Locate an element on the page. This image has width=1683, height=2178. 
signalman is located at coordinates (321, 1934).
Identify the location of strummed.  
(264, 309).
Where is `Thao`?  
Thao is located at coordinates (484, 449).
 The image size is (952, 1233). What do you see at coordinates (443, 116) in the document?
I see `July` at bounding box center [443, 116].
---
• PROBLEM STATEMENT: Could you reproduce all of the data above word for word, keeping every line in its original order?

• EXERCISE RESULT:
Locate an element on the page. This image has width=1683, height=2178. 
signalman is located at coordinates (321, 1934).
Identify the location of strummed.  
(264, 309).
Where is `Thao`?  
Thao is located at coordinates (484, 449).
 The image size is (952, 1233). What do you see at coordinates (443, 116) in the document?
I see `July` at bounding box center [443, 116].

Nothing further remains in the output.